> _Task brief_
Would you write out every record that follows exactly, with the pictures left out?

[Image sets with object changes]
━━━
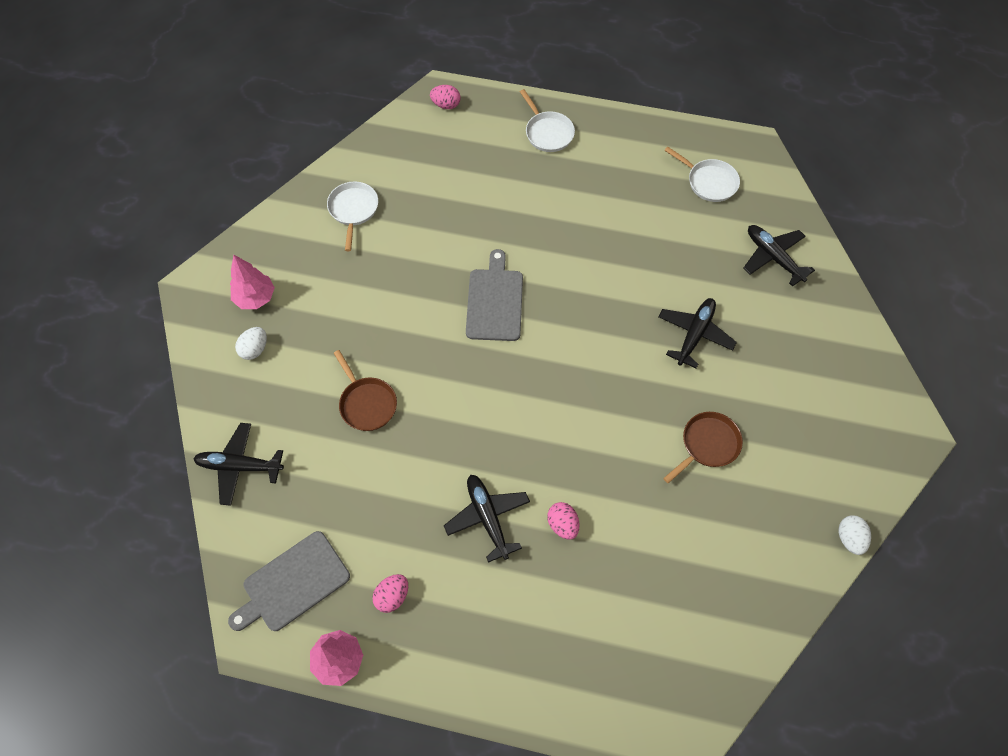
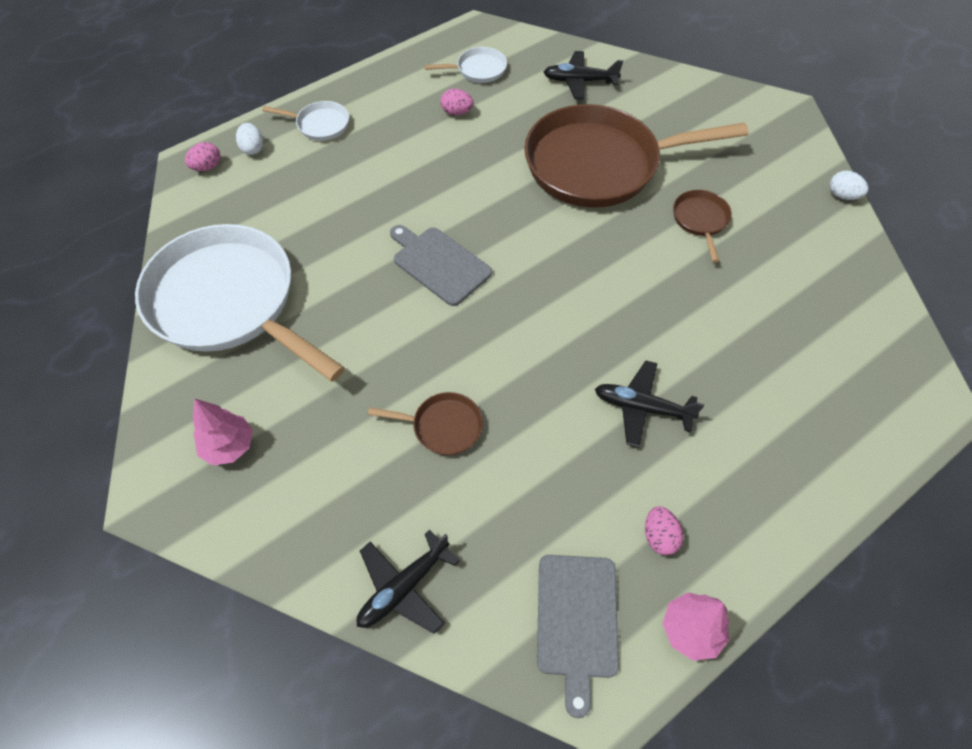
camera: 50 degrees left, 5 degrees down
(255, 349) = (286, 485): white egg -> white egg (253, 148)
(353, 210) = (229, 302): white pan -> white pan, size x2.42
(562, 524) = (693, 358): pink egg -> pink egg (457, 112)
(694, 334) = (599, 164): black plane -> brown pan

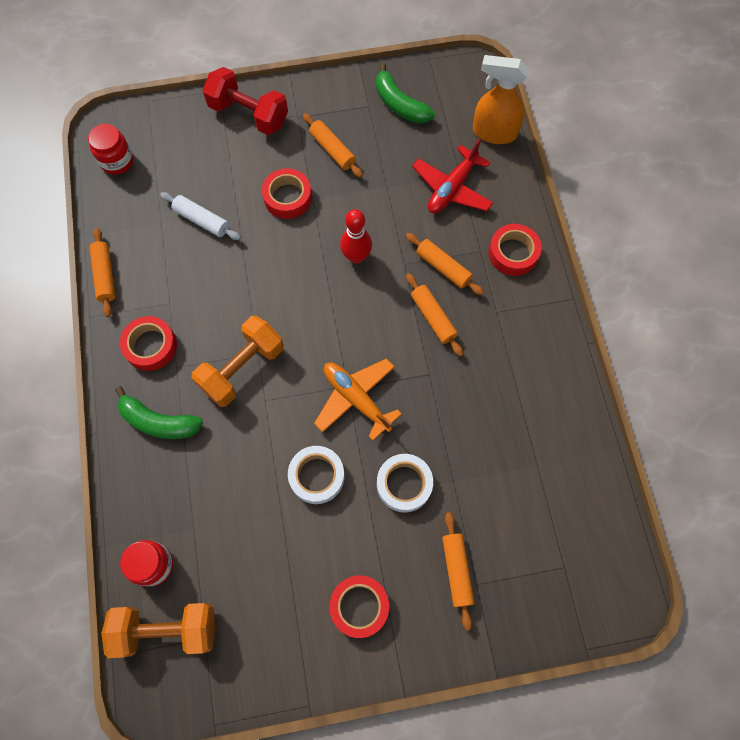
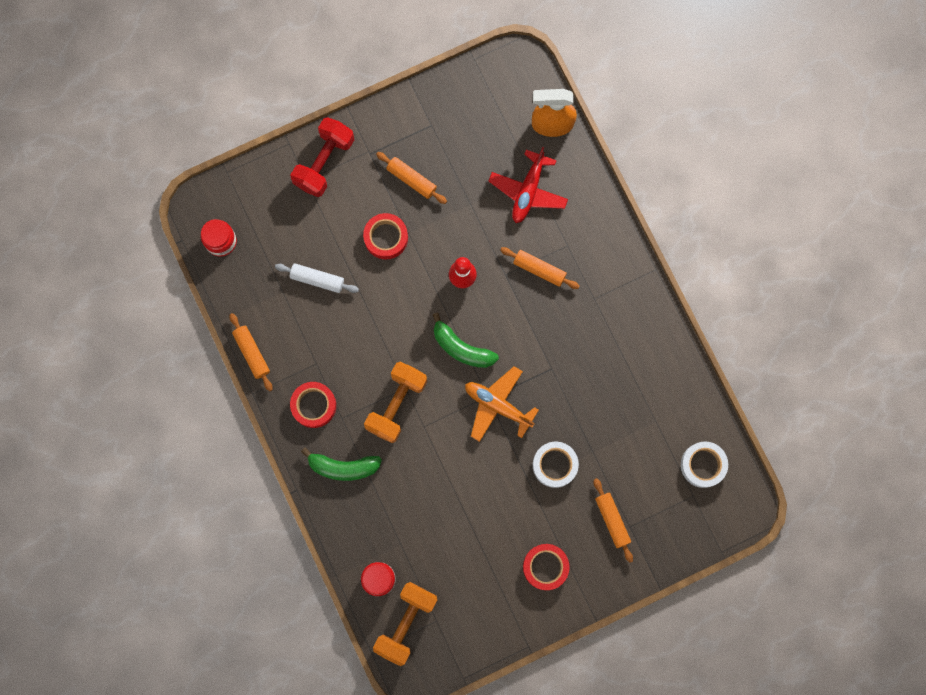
camera: 15 degrees left, 10 degrees up
(167, 629) = (406, 622): orange dumbbell -> orange dumbbell turned 45 degrees counterclockwise
(248, 114) = (324, 162): red dumbbell -> red dumbbell turned 75 degrees counterclockwise
(317, 476) = (484, 477): white tape -> white tape (703, 465)
(399, 104) = (459, 116): green banana -> green banana (461, 348)
(433, 317) = (542, 318): orange rolling pin -> none
(513, 253) = (595, 240): red tape -> none

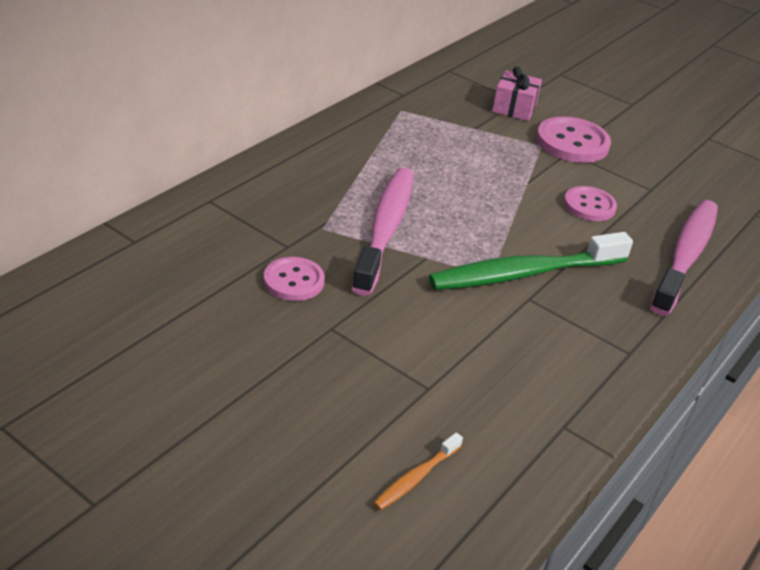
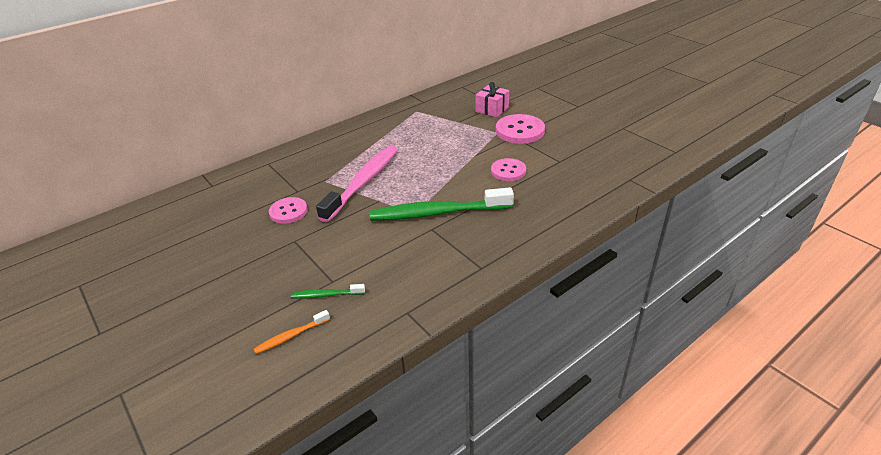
camera: 20 degrees right, 0 degrees up
(432, 410) = (326, 295): none -> green toothbrush
(685, 256) = (559, 205): pink toothbrush -> none

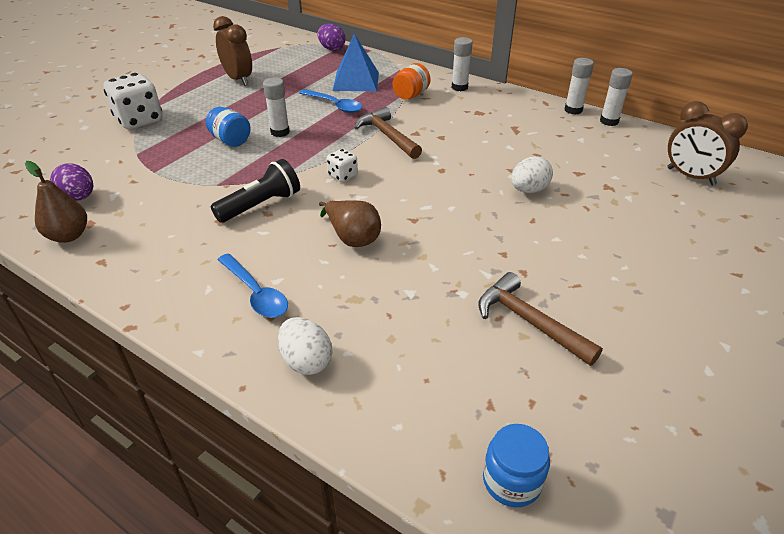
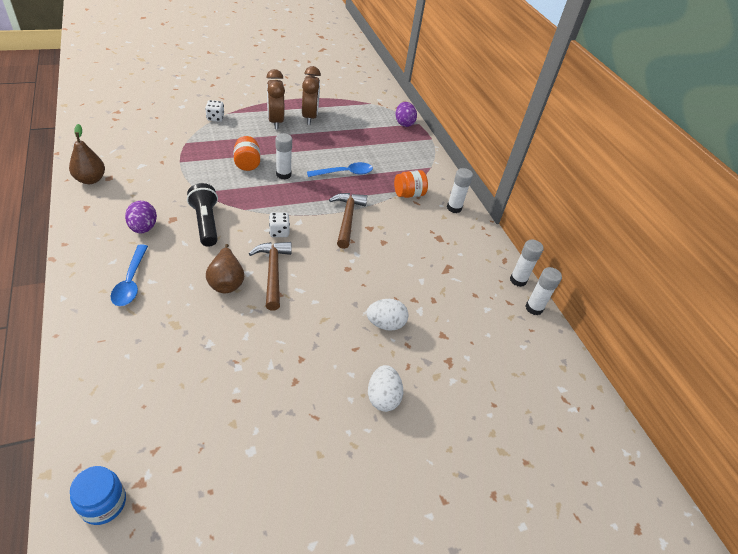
camera: 30 degrees right, 5 degrees up
(79, 197) = (123, 156): purple egg -> purple egg (143, 228)
(139, 120) = (215, 118): white dice -> white dice, size x0.51
(230, 140) = (247, 163): blue jar -> orange jar
(261, 205) = (206, 223): black flashlight -> black flashlight turned 105 degrees counterclockwise
(306, 361) = (102, 344): white egg -> white egg (383, 397)
(334, 105) = (345, 173): blue spoon -> blue spoon turned 90 degrees counterclockwise
(356, 81) = (385, 160): blue pyramid -> none
(529, 322) = (249, 417): brown hammer -> brown hammer (273, 272)
(690, 176) = (531, 399): brown clock -> brown clock (275, 121)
━━━
> _Result for this task_
camera: 50 degrees left, 5 degrees down
(255, 349) = (286, 485): white egg -> white egg (253, 148)
(353, 210) = (229, 302): white pan -> white pan, size x2.42
(562, 524) = (693, 358): pink egg -> pink egg (457, 112)
(694, 334) = (599, 164): black plane -> brown pan

camera: 15 degrees left, 10 degrees up
(167, 629) = (406, 622): orange dumbbell -> orange dumbbell turned 45 degrees counterclockwise
(248, 114) = (324, 162): red dumbbell -> red dumbbell turned 75 degrees counterclockwise
(317, 476) = (484, 477): white tape -> white tape (703, 465)
(399, 104) = (459, 116): green banana -> green banana (461, 348)
(433, 317) = (542, 318): orange rolling pin -> none
(513, 253) = (595, 240): red tape -> none

camera: 20 degrees right, 0 degrees up
(432, 410) = (326, 295): none -> green toothbrush
(685, 256) = (559, 205): pink toothbrush -> none

camera: 30 degrees right, 5 degrees up
(79, 197) = (123, 156): purple egg -> purple egg (143, 228)
(139, 120) = (215, 118): white dice -> white dice, size x0.51
(230, 140) = (247, 163): blue jar -> orange jar
(261, 205) = (206, 223): black flashlight -> black flashlight turned 105 degrees counterclockwise
(306, 361) = (102, 344): white egg -> white egg (383, 397)
(334, 105) = (345, 173): blue spoon -> blue spoon turned 90 degrees counterclockwise
(356, 81) = (385, 160): blue pyramid -> none
(529, 322) = (249, 417): brown hammer -> brown hammer (273, 272)
(690, 176) = (531, 399): brown clock -> brown clock (275, 121)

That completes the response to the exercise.